[Dataset excerpts]
Start of Block

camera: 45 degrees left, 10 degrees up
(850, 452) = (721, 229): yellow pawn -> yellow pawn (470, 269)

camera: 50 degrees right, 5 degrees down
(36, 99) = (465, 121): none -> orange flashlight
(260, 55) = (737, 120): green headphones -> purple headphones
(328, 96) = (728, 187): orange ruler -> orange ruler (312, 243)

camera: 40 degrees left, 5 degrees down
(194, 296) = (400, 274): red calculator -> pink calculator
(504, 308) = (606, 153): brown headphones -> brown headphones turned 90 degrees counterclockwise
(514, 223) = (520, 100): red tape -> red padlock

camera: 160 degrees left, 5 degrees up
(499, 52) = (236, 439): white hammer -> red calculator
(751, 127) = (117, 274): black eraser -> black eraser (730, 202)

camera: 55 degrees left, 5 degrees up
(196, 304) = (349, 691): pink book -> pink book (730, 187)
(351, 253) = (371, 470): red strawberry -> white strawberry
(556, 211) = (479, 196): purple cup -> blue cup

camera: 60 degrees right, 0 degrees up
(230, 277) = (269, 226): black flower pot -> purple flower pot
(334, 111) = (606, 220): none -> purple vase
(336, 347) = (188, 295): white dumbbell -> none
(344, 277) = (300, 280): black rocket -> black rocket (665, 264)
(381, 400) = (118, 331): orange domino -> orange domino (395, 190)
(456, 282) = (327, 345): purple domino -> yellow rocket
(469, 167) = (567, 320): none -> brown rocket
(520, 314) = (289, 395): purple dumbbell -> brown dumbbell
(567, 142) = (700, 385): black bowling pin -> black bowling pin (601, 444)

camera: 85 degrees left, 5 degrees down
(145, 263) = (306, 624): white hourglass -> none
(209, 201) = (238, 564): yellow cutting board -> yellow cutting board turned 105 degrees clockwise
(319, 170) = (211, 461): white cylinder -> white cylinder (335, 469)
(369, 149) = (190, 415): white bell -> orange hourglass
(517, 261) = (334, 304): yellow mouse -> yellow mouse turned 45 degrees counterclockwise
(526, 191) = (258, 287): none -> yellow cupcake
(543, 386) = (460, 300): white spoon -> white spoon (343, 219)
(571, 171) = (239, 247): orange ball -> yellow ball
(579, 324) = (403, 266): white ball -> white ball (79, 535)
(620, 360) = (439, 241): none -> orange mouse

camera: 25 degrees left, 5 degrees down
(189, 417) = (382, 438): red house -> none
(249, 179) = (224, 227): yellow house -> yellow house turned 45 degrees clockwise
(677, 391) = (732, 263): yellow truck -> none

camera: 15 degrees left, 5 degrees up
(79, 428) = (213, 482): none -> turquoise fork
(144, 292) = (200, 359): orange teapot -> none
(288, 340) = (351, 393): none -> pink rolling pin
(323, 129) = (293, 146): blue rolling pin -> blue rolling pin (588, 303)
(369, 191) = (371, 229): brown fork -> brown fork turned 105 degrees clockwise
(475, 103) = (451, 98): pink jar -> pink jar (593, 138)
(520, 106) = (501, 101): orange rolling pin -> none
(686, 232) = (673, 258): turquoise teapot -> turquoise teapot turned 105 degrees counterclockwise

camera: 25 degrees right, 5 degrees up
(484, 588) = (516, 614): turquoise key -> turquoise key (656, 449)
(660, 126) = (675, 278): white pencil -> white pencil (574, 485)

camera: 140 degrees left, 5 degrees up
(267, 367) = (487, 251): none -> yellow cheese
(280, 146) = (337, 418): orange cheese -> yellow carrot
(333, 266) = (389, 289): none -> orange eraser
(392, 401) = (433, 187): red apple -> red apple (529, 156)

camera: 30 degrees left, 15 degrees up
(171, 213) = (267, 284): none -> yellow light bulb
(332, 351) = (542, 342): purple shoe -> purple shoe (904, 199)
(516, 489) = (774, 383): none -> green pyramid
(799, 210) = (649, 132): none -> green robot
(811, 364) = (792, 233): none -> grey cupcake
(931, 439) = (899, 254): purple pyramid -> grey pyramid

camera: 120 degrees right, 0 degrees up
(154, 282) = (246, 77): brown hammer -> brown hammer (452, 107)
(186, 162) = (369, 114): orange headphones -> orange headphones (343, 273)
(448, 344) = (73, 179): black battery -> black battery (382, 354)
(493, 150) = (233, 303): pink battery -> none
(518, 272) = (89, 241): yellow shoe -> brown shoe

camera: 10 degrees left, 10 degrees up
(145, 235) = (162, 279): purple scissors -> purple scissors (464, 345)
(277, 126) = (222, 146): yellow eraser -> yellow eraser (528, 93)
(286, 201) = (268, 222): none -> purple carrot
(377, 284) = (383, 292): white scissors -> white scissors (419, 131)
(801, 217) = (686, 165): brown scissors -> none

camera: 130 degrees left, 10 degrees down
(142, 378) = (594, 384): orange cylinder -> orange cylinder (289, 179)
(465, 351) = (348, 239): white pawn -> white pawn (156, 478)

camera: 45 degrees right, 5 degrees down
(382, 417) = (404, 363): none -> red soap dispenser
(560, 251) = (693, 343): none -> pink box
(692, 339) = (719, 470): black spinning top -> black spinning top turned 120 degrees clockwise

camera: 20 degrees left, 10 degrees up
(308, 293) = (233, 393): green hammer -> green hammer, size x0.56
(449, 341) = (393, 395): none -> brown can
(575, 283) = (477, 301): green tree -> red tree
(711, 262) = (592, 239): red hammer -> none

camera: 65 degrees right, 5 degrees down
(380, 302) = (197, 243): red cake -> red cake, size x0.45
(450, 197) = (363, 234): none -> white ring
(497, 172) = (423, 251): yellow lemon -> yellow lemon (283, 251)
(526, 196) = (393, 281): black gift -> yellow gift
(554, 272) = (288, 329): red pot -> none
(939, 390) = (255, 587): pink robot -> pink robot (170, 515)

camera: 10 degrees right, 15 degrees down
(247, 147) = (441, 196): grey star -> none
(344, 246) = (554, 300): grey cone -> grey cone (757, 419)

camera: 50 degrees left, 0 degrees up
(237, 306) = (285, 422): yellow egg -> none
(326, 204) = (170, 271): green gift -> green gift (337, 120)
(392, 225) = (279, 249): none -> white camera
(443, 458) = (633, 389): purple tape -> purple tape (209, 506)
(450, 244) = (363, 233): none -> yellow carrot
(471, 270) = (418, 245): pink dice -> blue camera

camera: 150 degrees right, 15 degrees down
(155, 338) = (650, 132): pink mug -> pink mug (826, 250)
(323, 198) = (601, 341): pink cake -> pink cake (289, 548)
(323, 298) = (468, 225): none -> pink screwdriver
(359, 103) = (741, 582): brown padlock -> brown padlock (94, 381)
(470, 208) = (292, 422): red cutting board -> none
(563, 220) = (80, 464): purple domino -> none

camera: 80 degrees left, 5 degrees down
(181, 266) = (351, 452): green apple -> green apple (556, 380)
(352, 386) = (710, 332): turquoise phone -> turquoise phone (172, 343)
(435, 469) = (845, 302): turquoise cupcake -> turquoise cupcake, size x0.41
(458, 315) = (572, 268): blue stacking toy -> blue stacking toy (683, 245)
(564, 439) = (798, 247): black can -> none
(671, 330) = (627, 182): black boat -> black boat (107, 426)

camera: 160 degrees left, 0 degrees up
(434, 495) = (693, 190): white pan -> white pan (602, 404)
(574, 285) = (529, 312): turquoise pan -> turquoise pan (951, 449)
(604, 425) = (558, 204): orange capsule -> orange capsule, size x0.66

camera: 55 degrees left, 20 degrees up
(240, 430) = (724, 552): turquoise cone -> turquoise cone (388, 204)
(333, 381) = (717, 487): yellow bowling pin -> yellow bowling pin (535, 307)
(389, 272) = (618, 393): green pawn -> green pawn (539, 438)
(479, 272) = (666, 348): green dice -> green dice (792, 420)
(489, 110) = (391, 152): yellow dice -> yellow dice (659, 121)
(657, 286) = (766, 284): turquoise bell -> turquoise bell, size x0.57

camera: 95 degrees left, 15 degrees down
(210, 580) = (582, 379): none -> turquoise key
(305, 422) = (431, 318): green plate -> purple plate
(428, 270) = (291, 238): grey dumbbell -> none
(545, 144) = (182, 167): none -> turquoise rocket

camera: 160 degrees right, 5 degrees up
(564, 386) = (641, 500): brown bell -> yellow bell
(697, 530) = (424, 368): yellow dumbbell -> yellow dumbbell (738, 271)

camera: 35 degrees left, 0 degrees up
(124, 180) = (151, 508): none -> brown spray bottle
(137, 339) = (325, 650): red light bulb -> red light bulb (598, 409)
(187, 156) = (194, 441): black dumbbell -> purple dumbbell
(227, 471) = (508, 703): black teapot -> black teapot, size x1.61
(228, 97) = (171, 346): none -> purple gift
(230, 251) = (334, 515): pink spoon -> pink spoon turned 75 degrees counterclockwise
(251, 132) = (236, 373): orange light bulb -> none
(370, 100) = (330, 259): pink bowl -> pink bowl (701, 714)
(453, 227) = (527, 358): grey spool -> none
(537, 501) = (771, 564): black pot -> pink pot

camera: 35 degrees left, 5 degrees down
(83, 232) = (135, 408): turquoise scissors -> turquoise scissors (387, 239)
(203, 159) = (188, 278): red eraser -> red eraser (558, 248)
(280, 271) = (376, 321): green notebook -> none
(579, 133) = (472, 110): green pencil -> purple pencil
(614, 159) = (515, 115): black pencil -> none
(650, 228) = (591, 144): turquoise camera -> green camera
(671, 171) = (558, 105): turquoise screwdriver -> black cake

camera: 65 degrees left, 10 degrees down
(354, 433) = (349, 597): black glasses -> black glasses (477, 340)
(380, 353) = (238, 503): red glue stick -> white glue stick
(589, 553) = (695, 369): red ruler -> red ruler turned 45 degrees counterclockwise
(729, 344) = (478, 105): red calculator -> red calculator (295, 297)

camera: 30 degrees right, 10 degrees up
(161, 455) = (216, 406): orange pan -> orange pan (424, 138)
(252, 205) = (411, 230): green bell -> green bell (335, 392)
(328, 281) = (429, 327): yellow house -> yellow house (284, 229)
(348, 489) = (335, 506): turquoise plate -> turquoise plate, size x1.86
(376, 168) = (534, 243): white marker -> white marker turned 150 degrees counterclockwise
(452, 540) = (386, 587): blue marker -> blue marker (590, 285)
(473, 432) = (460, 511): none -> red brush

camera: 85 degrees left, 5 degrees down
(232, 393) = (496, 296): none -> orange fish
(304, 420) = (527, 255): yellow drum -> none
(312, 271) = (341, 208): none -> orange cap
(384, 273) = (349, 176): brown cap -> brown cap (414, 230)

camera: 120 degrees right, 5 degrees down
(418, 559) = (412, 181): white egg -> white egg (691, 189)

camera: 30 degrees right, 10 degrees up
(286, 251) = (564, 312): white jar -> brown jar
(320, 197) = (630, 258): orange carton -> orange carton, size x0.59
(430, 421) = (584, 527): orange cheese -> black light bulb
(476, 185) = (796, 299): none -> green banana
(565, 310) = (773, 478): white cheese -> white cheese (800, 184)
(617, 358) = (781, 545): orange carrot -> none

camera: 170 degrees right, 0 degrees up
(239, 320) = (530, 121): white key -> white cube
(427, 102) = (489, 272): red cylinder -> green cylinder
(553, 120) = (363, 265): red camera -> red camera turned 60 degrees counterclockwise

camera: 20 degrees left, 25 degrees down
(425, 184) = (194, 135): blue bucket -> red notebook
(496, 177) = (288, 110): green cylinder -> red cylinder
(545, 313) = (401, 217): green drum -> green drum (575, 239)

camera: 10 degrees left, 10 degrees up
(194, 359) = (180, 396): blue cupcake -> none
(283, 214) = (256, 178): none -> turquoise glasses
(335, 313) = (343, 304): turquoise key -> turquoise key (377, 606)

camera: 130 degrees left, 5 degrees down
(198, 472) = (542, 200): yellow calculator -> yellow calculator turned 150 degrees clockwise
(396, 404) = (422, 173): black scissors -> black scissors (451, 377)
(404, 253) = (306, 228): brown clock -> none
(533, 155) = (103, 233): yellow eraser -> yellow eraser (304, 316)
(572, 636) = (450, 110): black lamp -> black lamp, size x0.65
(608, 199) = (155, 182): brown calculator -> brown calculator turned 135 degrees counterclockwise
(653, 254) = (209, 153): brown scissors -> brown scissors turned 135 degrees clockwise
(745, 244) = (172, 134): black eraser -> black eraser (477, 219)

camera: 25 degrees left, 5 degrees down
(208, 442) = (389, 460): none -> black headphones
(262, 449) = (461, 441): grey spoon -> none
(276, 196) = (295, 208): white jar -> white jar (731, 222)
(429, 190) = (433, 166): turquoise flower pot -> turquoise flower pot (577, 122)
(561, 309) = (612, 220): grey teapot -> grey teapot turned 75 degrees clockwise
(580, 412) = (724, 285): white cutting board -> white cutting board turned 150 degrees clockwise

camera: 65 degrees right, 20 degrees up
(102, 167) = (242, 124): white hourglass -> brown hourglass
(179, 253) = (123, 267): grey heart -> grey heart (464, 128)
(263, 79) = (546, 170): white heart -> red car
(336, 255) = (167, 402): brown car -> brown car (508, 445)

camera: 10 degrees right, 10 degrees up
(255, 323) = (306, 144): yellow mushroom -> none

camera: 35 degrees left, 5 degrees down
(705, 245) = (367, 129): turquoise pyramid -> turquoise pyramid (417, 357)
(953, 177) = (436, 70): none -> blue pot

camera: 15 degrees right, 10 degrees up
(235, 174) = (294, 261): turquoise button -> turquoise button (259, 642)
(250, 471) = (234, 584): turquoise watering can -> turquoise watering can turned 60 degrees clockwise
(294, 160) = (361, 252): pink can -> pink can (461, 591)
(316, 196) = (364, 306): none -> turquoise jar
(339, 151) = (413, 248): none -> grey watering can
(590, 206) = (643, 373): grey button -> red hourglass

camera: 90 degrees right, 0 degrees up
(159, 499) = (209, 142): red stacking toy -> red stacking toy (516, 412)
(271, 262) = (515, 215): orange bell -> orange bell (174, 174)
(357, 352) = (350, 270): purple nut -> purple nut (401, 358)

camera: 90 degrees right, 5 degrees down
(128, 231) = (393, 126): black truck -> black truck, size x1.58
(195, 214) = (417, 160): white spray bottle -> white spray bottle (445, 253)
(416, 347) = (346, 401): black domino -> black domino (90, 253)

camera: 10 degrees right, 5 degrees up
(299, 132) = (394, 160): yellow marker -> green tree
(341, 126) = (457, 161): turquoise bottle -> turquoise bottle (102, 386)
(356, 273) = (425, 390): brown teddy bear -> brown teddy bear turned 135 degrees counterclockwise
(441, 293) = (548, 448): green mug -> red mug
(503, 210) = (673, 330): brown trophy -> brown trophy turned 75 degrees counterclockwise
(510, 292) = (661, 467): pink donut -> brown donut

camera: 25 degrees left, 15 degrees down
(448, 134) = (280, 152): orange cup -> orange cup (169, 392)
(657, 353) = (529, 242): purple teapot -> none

End of Block

**WORK ITEM:** From the records above, give again exactly the lines running from the line with "camera: 160 degrees left, 5 degrees up" to the line with "(456, 282) = (327, 345): purple", inclusive.

**RESULT OF THIS EXERCISE:**
camera: 160 degrees left, 5 degrees up
(499, 52) = (236, 439): white hammer -> red calculator
(751, 127) = (117, 274): black eraser -> black eraser (730, 202)

camera: 55 degrees left, 5 degrees up
(196, 304) = (349, 691): pink book -> pink book (730, 187)
(351, 253) = (371, 470): red strawberry -> white strawberry
(556, 211) = (479, 196): purple cup -> blue cup

camera: 60 degrees right, 0 degrees up
(230, 277) = (269, 226): black flower pot -> purple flower pot
(334, 111) = (606, 220): none -> purple vase
(336, 347) = (188, 295): white dumbbell -> none
(344, 277) = (300, 280): black rocket -> black rocket (665, 264)
(381, 400) = (118, 331): orange domino -> orange domino (395, 190)
(456, 282) = (327, 345): purple domino -> yellow rocket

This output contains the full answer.